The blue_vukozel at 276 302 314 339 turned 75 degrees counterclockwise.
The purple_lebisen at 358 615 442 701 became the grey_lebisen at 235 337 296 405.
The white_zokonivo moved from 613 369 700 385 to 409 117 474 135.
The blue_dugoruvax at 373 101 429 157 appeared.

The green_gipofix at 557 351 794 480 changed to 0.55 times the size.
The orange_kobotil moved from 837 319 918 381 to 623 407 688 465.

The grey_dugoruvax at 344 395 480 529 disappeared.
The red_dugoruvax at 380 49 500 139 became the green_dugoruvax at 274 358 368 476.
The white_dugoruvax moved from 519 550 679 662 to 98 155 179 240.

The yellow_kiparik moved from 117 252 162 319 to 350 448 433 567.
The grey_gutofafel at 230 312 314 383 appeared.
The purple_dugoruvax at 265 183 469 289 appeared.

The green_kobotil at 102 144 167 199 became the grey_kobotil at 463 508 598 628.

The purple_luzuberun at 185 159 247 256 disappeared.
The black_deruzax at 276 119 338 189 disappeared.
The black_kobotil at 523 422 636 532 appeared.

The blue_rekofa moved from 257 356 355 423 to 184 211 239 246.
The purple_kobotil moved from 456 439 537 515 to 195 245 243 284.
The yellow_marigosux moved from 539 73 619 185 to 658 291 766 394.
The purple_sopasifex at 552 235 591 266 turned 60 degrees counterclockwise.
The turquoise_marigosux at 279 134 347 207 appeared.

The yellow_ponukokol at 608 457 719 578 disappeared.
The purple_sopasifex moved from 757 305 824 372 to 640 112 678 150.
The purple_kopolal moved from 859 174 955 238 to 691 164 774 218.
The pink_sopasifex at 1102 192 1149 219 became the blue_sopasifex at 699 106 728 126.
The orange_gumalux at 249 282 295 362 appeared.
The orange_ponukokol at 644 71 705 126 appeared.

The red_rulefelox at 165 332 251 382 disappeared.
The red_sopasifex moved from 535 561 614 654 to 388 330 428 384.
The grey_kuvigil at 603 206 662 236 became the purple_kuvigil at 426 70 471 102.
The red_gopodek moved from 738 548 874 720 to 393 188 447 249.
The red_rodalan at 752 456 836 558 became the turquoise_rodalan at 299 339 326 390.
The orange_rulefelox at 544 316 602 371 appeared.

_ _ _ _ _ _ _

YOUR GOAL: Repeat exactly the lines from the first line of the records above through the line containing "The white_zokonivo moved", both included, and nothing else.

FINISHED EXERCISE:
The blue_vukozel at 276 302 314 339 turned 75 degrees counterclockwise.
The purple_lebisen at 358 615 442 701 became the grey_lebisen at 235 337 296 405.
The white_zokonivo moved from 613 369 700 385 to 409 117 474 135.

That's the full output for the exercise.